> Problem to solve
Each line below needs to be repeated precisely as it is.

> Entries provided
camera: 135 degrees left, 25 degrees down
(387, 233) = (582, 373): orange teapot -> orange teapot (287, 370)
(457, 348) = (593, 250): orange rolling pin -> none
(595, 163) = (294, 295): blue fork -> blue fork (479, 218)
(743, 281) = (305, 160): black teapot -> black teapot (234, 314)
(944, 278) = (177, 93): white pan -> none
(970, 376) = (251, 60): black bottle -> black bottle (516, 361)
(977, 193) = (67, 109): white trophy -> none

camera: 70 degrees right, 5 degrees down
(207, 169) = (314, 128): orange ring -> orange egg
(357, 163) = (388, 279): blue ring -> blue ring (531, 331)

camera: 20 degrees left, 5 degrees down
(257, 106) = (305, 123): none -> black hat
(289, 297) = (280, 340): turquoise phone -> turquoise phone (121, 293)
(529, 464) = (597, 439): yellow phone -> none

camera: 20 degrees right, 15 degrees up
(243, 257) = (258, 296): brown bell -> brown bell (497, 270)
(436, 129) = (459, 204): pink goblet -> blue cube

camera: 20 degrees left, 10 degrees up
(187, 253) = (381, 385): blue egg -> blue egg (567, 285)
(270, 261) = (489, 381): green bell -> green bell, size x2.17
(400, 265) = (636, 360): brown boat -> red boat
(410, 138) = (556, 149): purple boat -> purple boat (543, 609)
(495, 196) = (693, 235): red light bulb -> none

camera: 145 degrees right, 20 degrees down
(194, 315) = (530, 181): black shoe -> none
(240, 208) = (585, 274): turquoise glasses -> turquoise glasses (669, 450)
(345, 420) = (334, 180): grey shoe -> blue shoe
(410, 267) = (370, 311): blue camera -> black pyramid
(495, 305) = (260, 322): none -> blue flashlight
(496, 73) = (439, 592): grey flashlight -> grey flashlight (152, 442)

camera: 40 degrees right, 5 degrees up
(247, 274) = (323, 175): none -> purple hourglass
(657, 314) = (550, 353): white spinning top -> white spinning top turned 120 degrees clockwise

> Task result
camera: 135 degrees left, 25 degrees down
(387, 233) = (582, 373): orange teapot -> orange teapot (287, 370)
(457, 348) = (593, 250): orange rolling pin -> none
(595, 163) = (294, 295): blue fork -> blue fork (479, 218)
(743, 281) = (305, 160): black teapot -> black teapot (234, 314)
(944, 278) = (177, 93): white pan -> none
(970, 376) = (251, 60): black bottle -> black bottle (516, 361)
(977, 193) = (67, 109): white trophy -> none

camera: 70 degrees right, 5 degrees down
(207, 169) = (314, 128): orange ring -> orange egg
(357, 163) = (388, 279): blue ring -> blue ring (531, 331)

camera: 20 degrees left, 5 degrees down
(257, 106) = (305, 123): none -> black hat
(289, 297) = (280, 340): turquoise phone -> turquoise phone (121, 293)
(529, 464) = (597, 439): yellow phone -> none

camera: 20 degrees right, 15 degrees up
(243, 257) = (258, 296): brown bell -> brown bell (497, 270)
(436, 129) = (459, 204): pink goblet -> blue cube

camera: 20 degrees left, 10 degrees up
(187, 253) = (381, 385): blue egg -> blue egg (567, 285)
(270, 261) = (489, 381): green bell -> green bell, size x2.17
(400, 265) = (636, 360): brown boat -> red boat
(410, 138) = (556, 149): purple boat -> purple boat (543, 609)
(495, 196) = (693, 235): red light bulb -> none

camera: 145 degrees right, 20 degrees down
(194, 315) = (530, 181): black shoe -> none
(240, 208) = (585, 274): turquoise glasses -> turquoise glasses (669, 450)
(345, 420) = (334, 180): grey shoe -> blue shoe
(410, 267) = (370, 311): blue camera -> black pyramid
(495, 305) = (260, 322): none -> blue flashlight
(496, 73) = (439, 592): grey flashlight -> grey flashlight (152, 442)

camera: 40 degrees right, 5 degrees up
(247, 274) = (323, 175): none -> purple hourglass
(657, 314) = (550, 353): white spinning top -> white spinning top turned 120 degrees clockwise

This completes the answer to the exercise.